▸ **Your task**
An exact copy is the goal: every line from the one containing "orange pentagon: (106, 152)" to the end of the material below, pictures excluded.

▸ **Data under study**
- - -

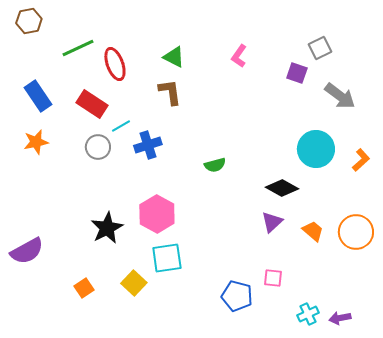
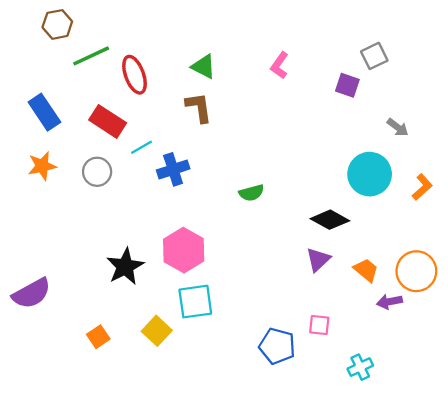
brown hexagon: (29, 21) -> (57, 24), moved
gray arrow: (340, 96) -> (398, 127), moved, size x0.6
gray circle: (98, 147) -> (97, 172), moved
purple arrow: (340, 318) -> (389, 302), moved

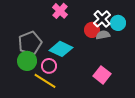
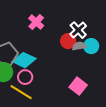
cyan circle: (118, 23) -> (91, 46), moved
cyan diamond: (61, 49) -> (24, 60), moved

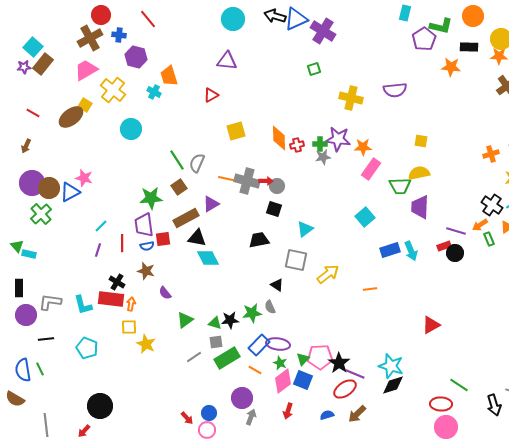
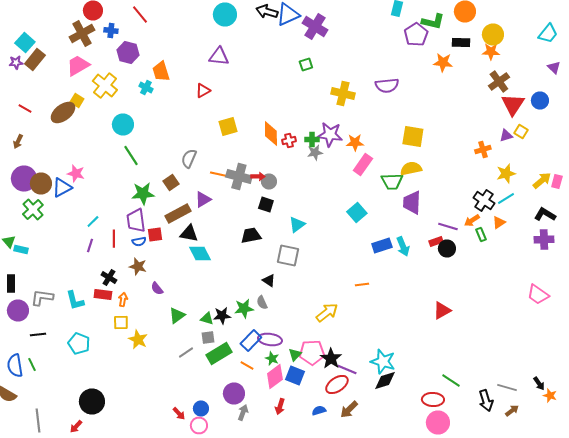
yellow square: (421, 141) -> (413, 136), size x1.6
green line: (177, 160) -> (131, 156), moved
yellow arrow: (328, 274) -> (327, 312), moved
red rectangle: (111, 299) -> (103, 294), size x0.7
red triangle: (431, 325) -> (442, 310), moved

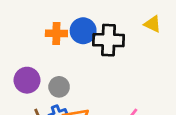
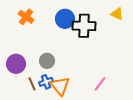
orange cross: (56, 33) -> (26, 17), moved, turned 35
purple circle: (27, 80) -> (16, 64), moved

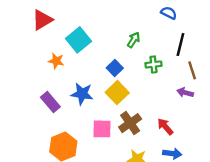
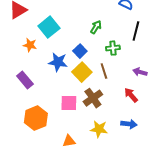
brown line: (192, 70) -> (104, 71), moved
blue star: (82, 94) -> (58, 62), moved
red arrow: (165, 127) -> (131, 95), moved

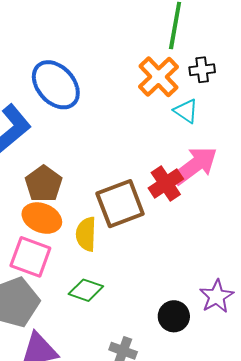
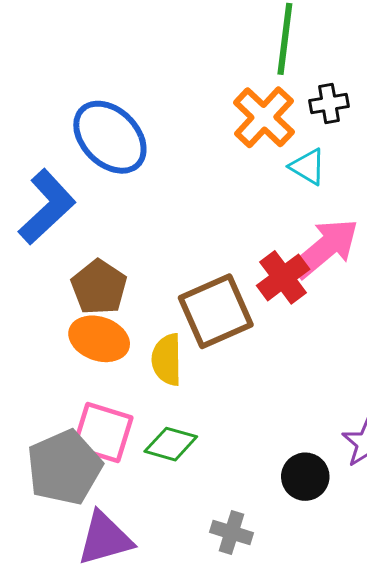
pink square: (30, 257) -> (103, 433), moved

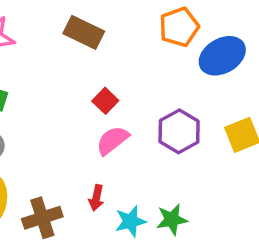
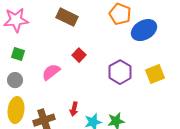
orange pentagon: (179, 27) -> (120, 14), turned -30
pink semicircle: (112, 140) -> (51, 72), moved

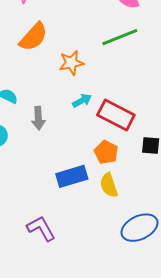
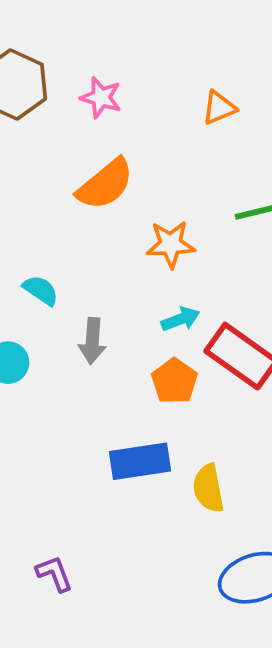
orange pentagon: (106, 152) -> (174, 381), moved
purple L-shape: (41, 228) -> (54, 574), moved, size x0.7

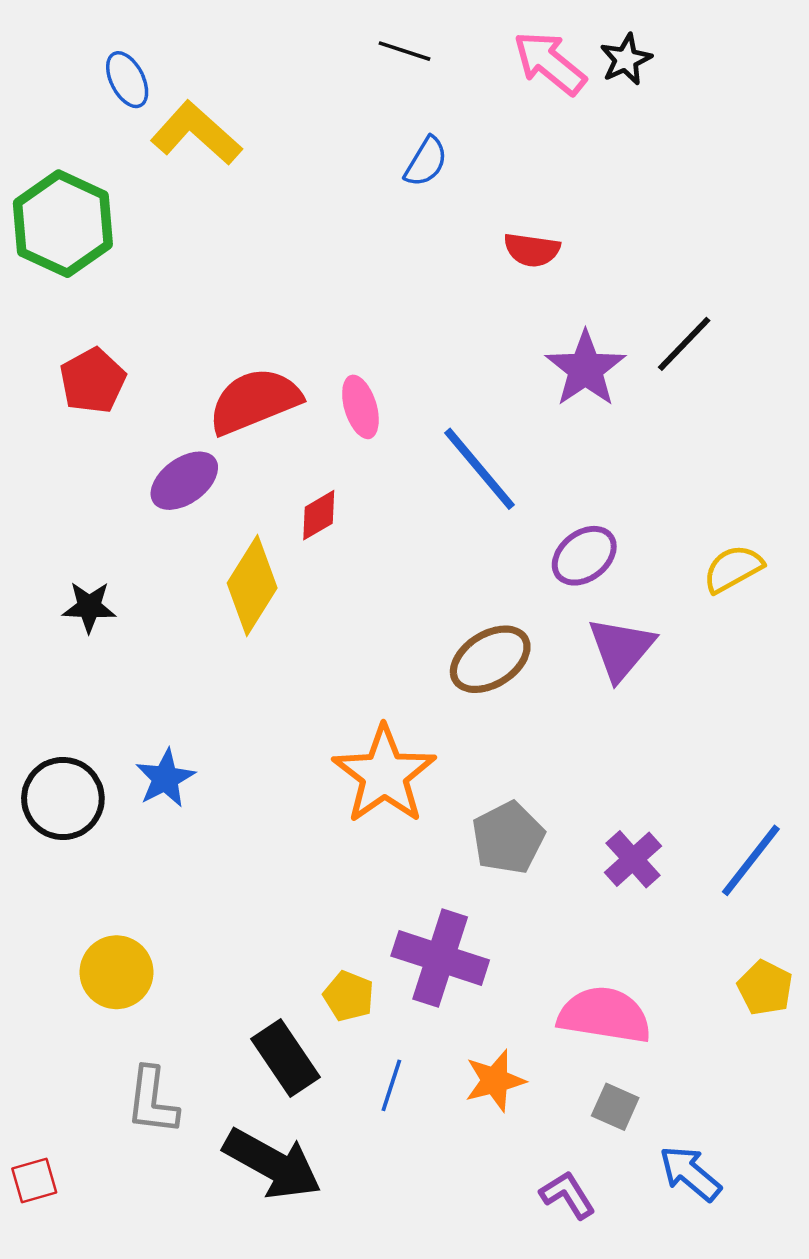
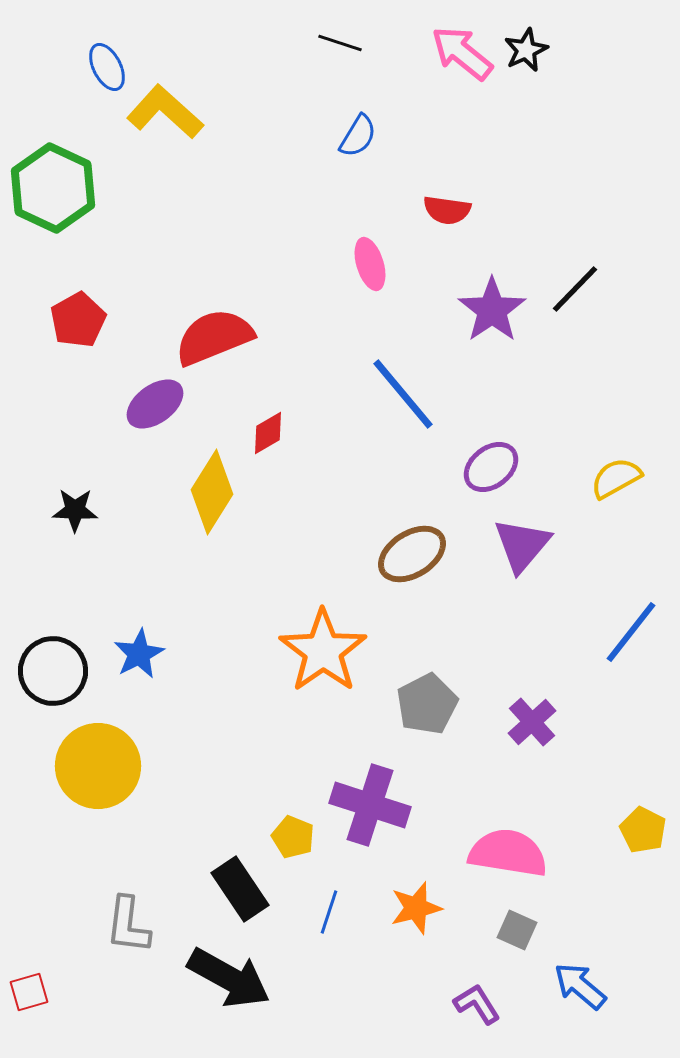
pink ellipse: (360, 407) -> (370, 264), moved
blue line: (751, 860) -> (631, 632), moved
yellow circle: (116, 972) -> (98, 766), moved, size x1.4

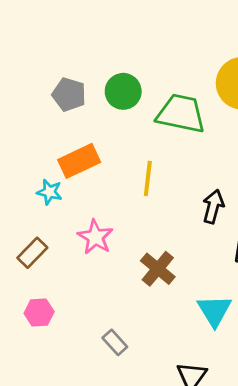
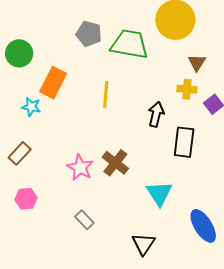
green circle: (123, 91) -> (19, 53), moved
gray pentagon: (69, 94) -> (89, 34), moved
orange rectangle: (79, 161) -> (53, 83), turned -36
pink star: (95, 237) -> (80, 168), moved

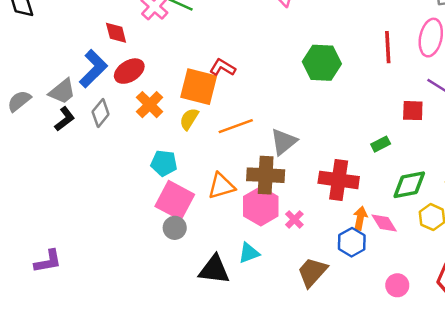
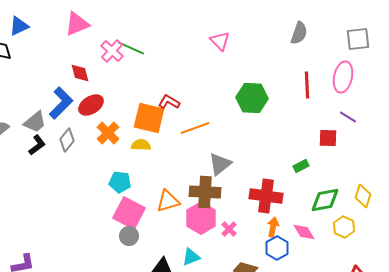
yellow semicircle: (189, 119) -> (141, 145), turned 60
orange line: (236, 126) -> (195, 128), moved
orange arrow: (360, 218) -> (273, 227), moved

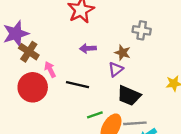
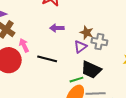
gray cross: (142, 30) -> (99, 42), moved
green line: (95, 115) -> (76, 80), moved

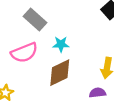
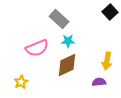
gray rectangle: (35, 19) -> (59, 19), moved

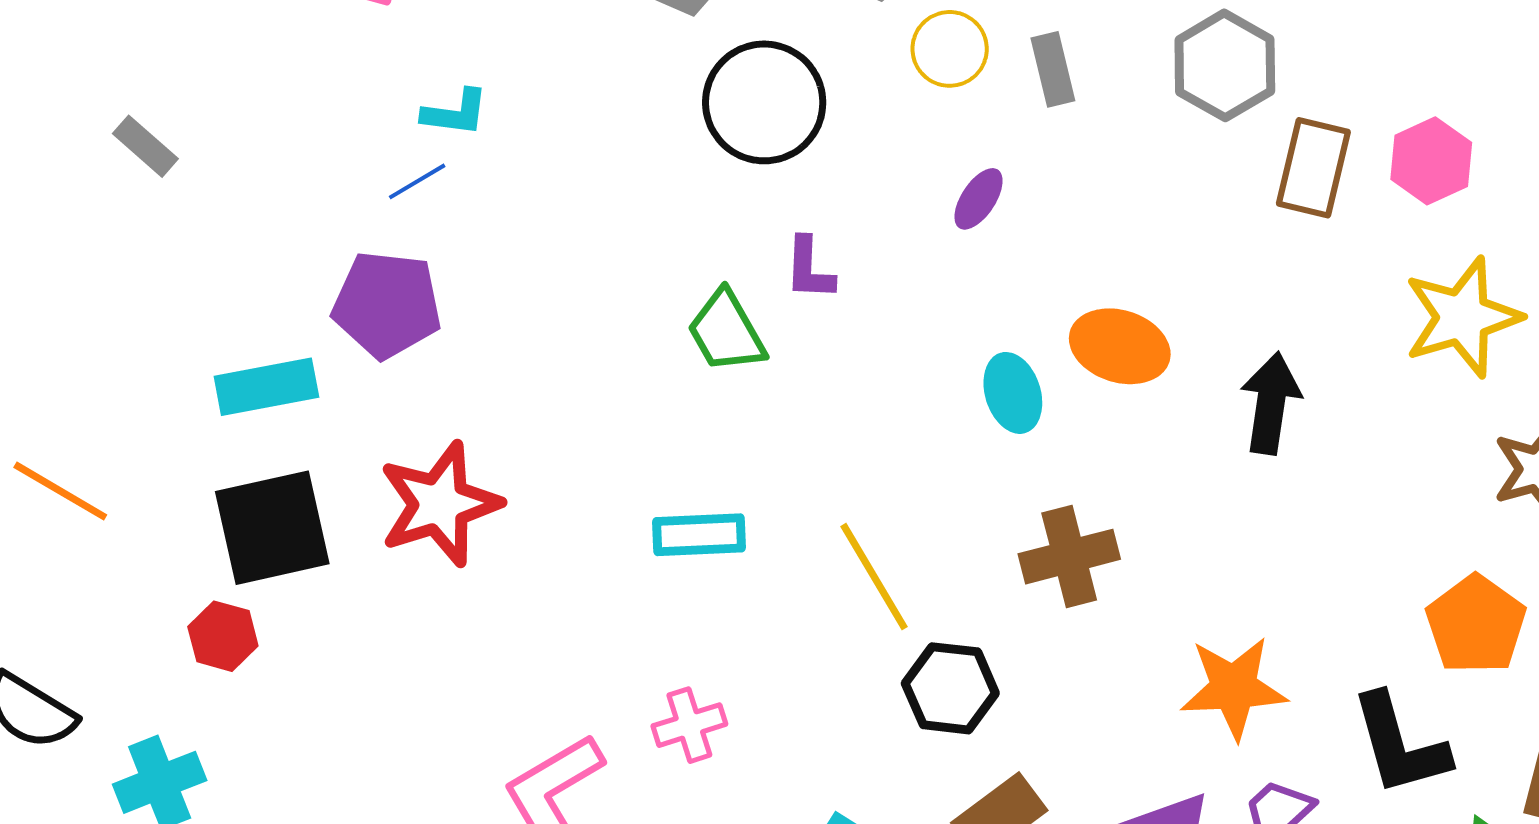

- - -

▸ **Written reply**
orange pentagon: (106, 152) -> (174, 381), moved
purple L-shape: (41, 228) -> (54, 574), moved, size x0.7

pink ellipse: (360, 407) -> (370, 264), moved
blue line: (751, 860) -> (631, 632), moved
yellow circle: (116, 972) -> (98, 766), moved, size x1.4

green circle: (123, 91) -> (19, 53), moved
gray pentagon: (69, 94) -> (89, 34), moved
orange rectangle: (79, 161) -> (53, 83), turned -36
pink star: (95, 237) -> (80, 168), moved

yellow semicircle: (189, 119) -> (141, 145), turned 60
orange line: (236, 126) -> (195, 128), moved
orange arrow: (360, 218) -> (273, 227), moved

gray cross: (142, 30) -> (99, 42), moved
green line: (95, 115) -> (76, 80), moved

gray rectangle: (35, 19) -> (59, 19), moved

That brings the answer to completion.